▸ About this exercise
Would you write out each line of the material below exactly, skipping every picture?

▸ Materials provided
"""

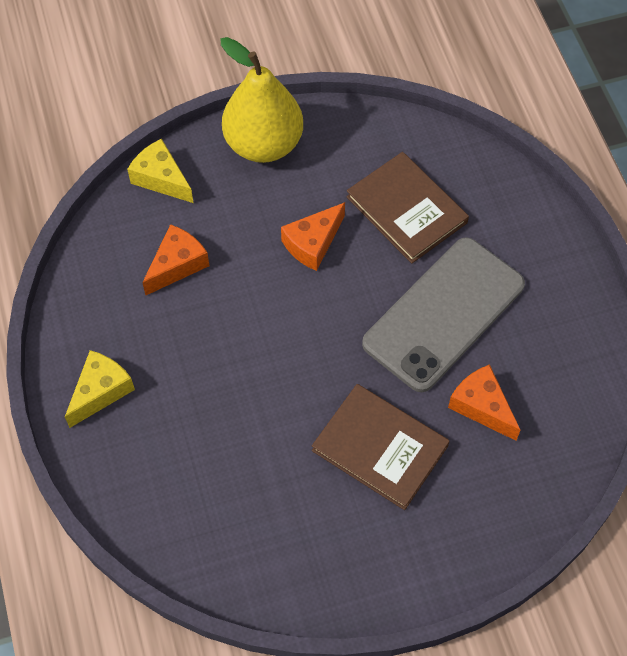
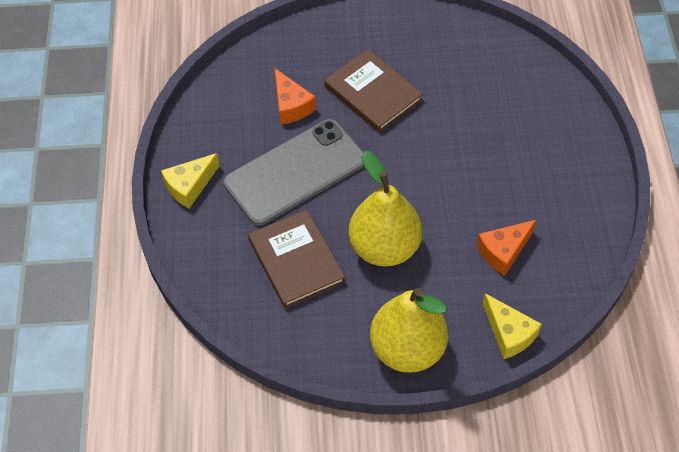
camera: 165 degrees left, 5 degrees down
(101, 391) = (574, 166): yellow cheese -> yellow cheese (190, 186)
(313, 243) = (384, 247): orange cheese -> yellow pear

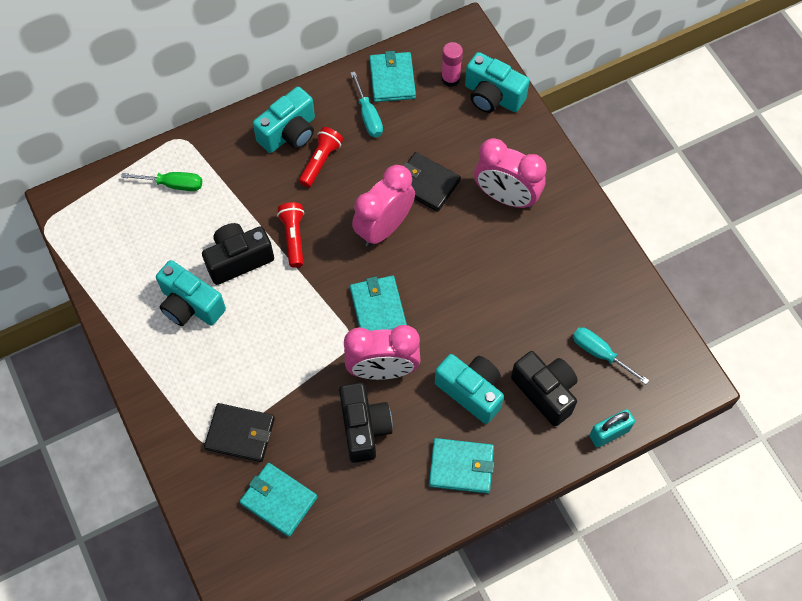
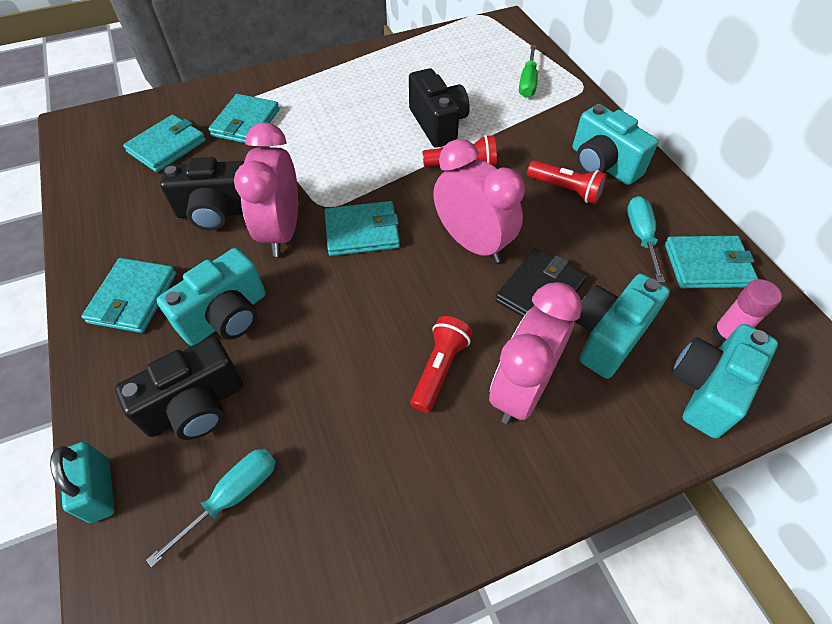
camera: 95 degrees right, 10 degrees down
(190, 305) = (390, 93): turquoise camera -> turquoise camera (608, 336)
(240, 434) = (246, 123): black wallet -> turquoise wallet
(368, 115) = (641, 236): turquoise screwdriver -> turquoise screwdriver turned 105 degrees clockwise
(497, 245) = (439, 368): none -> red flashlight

"""

▸ Answer section
camera: 165 degrees left, 5 degrees down
(101, 391) = (574, 166): yellow cheese -> yellow cheese (190, 186)
(313, 243) = (384, 247): orange cheese -> yellow pear

camera: 95 degrees right, 10 degrees down
(190, 305) = (390, 93): turquoise camera -> turquoise camera (608, 336)
(240, 434) = (246, 123): black wallet -> turquoise wallet
(368, 115) = (641, 236): turquoise screwdriver -> turquoise screwdriver turned 105 degrees clockwise
(497, 245) = (439, 368): none -> red flashlight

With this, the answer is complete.